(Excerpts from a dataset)
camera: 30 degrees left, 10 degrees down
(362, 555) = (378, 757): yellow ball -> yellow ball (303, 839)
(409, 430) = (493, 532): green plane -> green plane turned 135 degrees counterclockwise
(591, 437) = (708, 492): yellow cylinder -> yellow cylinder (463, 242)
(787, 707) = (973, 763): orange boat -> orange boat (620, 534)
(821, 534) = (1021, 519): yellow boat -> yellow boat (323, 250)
==
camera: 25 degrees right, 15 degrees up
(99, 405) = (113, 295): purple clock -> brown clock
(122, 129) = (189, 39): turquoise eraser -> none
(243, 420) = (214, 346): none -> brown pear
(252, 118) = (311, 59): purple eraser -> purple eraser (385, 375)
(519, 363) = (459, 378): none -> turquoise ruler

Exercise. Once you find the line with "(591, 437) = (708, 492): yellow" in the entries above, output it and each line after it up to and including the line with "(821, 534) = (1021, 519): yellow", and nothing else.

Reply.
(591, 437) = (708, 492): yellow cylinder -> yellow cylinder (463, 242)
(787, 707) = (973, 763): orange boat -> orange boat (620, 534)
(821, 534) = (1021, 519): yellow boat -> yellow boat (323, 250)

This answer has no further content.